What you have to do »
Reproduce exactly the lines from the one containing "(367, 101) = (600, 113): purple" through the last line of the records below, both included, and nothing else.

** Given records follows **

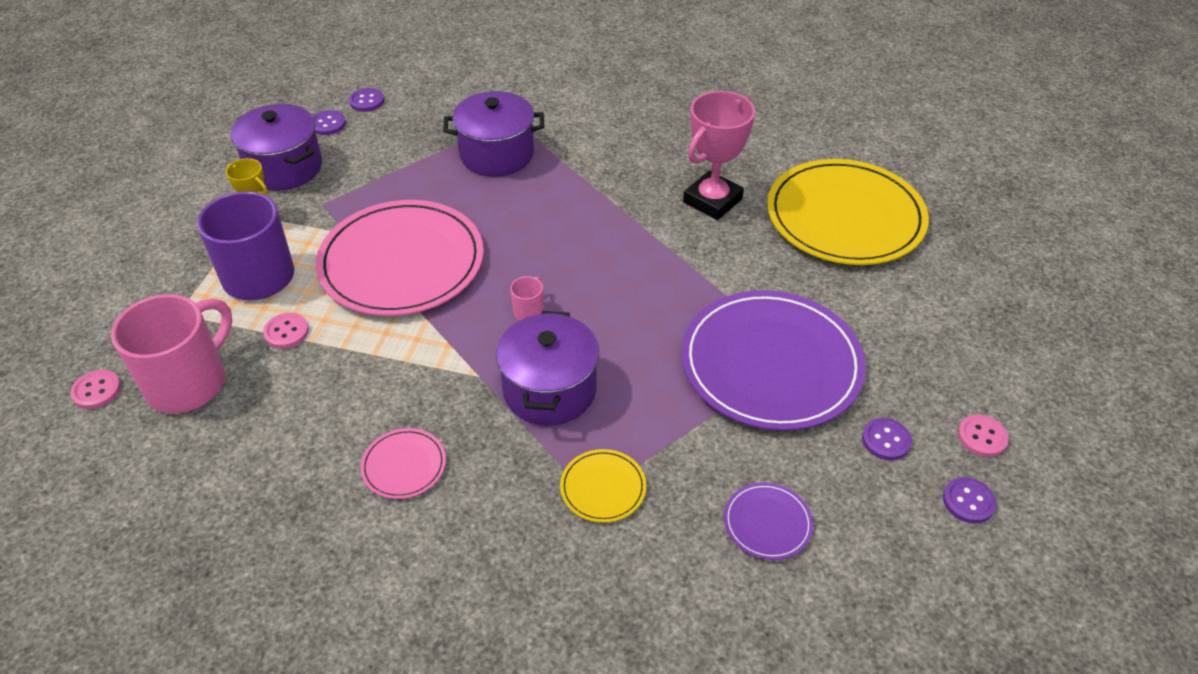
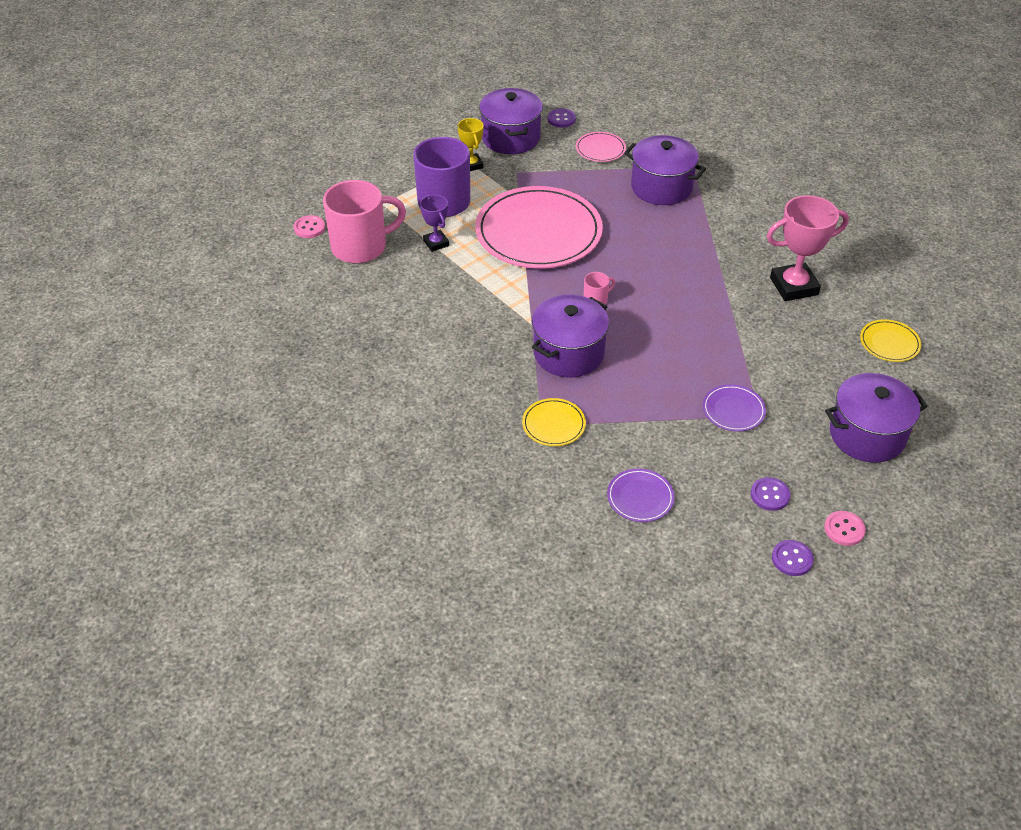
camera: 35 degrees right, 0 degrees up
(286, 332) = (436, 243): pink button -> purple trophy
(367, 101) = (600, 113): purple button -> none
(404, 465) = (446, 352): pink plate -> pink plate (600, 149)
(771, 364) = (733, 410): purple plate -> purple plate, size x0.43
(845, 217) = (889, 343): yellow plate -> yellow plate, size x0.43
(910, 322) = (867, 435): none -> purple pot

** End of Given records **

Solution to the exercise »
(367, 101) = (600, 113): purple button -> none
(404, 465) = (446, 352): pink plate -> pink plate (600, 149)
(771, 364) = (733, 410): purple plate -> purple plate, size x0.43
(845, 217) = (889, 343): yellow plate -> yellow plate, size x0.43
(910, 322) = (867, 435): none -> purple pot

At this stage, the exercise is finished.